__Aim of the exercise__.
Look through the material below and return every line that contains "none".

(Exercise material Opens)

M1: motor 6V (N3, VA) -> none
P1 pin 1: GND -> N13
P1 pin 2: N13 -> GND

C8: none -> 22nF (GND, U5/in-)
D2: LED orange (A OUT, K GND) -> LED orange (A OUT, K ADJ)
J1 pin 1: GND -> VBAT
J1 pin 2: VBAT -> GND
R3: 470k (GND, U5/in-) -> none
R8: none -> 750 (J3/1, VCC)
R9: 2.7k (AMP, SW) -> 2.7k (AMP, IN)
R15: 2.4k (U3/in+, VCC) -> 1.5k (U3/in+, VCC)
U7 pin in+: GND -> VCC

(Exercise material Closes)
(Exercise material Opens)

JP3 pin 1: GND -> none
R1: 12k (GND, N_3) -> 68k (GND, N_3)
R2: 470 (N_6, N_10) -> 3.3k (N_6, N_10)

(Exercise material Closes)
(Exercise material Opens)

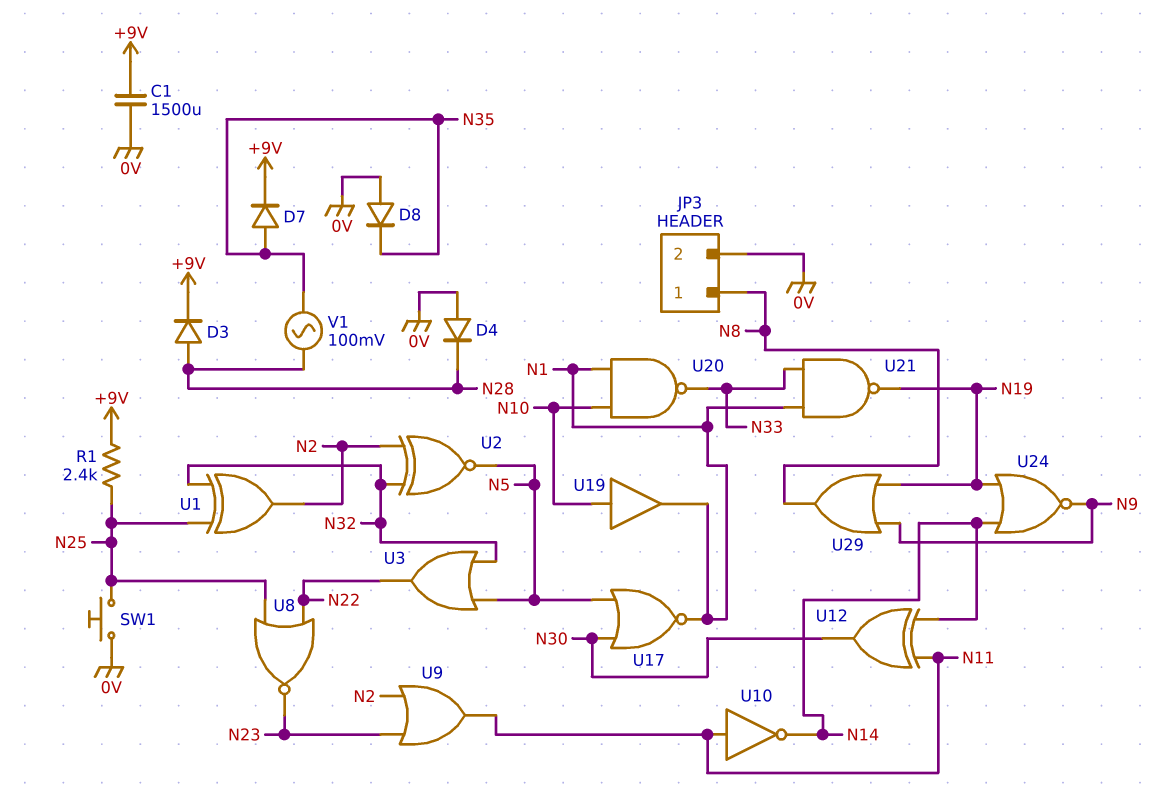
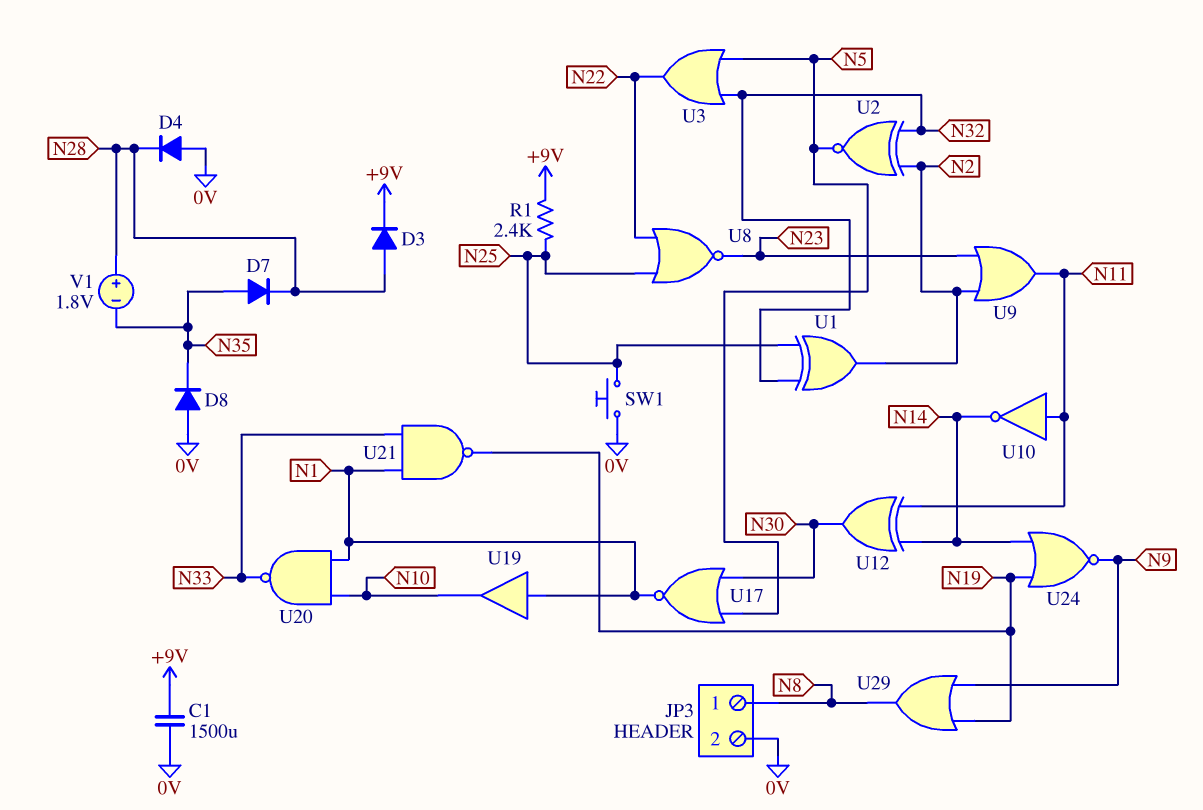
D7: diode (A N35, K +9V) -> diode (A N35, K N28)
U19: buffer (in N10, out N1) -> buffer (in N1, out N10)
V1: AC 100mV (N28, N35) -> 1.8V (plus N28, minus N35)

(Exercise material Closes)

__Your response__.
M1: motor 6V (N3, VA) -> none
C8: none -> 22nF (GND, U5/in-)
R3: 470k (GND, U5/in-) -> none
R8: none -> 750 (J3/1, VCC)
JP3 pin 1: GND -> none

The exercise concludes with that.